> BRIEF
What you should write out is every line from the one containing "(597, 259) = (383, 155): turquoise" to the end of the data, exactly and with nothing else.
[Opening DATA FOR THE TASK section]
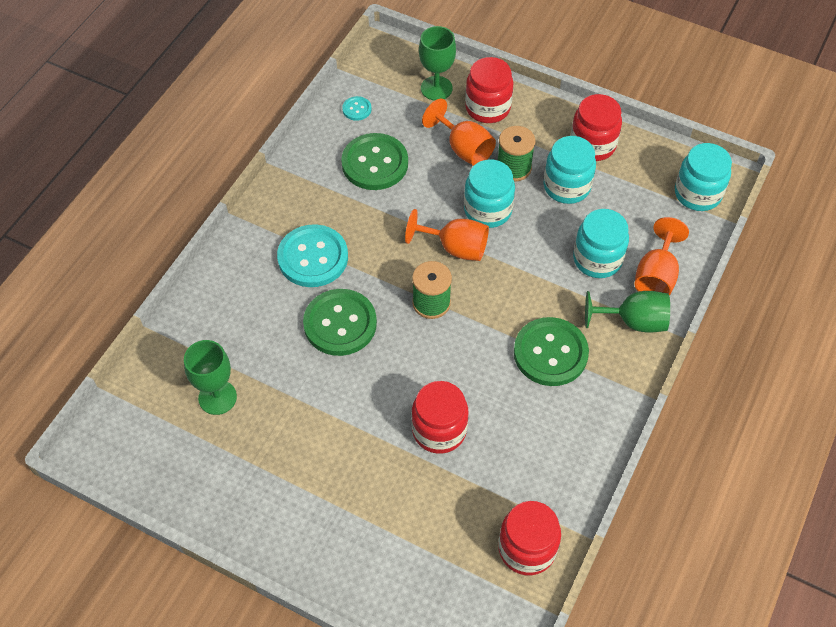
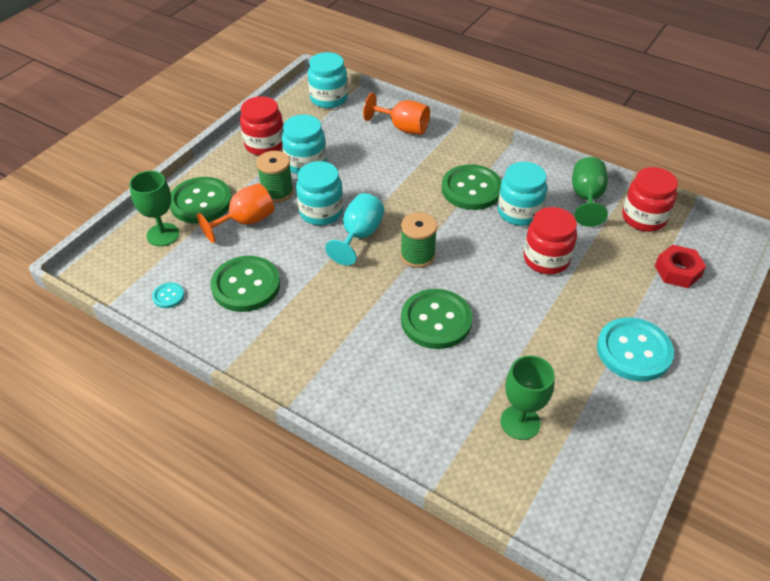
camera: 85 degrees left, 10 degrees down
(313, 257) = (355, 339): turquoise button -> turquoise button (634, 351)
(434, 577) = (677, 271): none -> red nut
(455, 248) = (359, 235): orange goblet -> turquoise goblet
(487, 108) = (201, 202): red jar -> green button
(597, 259) = (383, 155): turquoise jar -> turquoise jar (519, 212)
(633, 321) = (444, 144): green goblet -> green goblet (586, 198)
[Closing DATA FOR THE TASK section]
> ANSWER TO THIS PROBLEM
(597, 259) = (383, 155): turquoise jar -> turquoise jar (519, 212)
(633, 321) = (444, 144): green goblet -> green goblet (586, 198)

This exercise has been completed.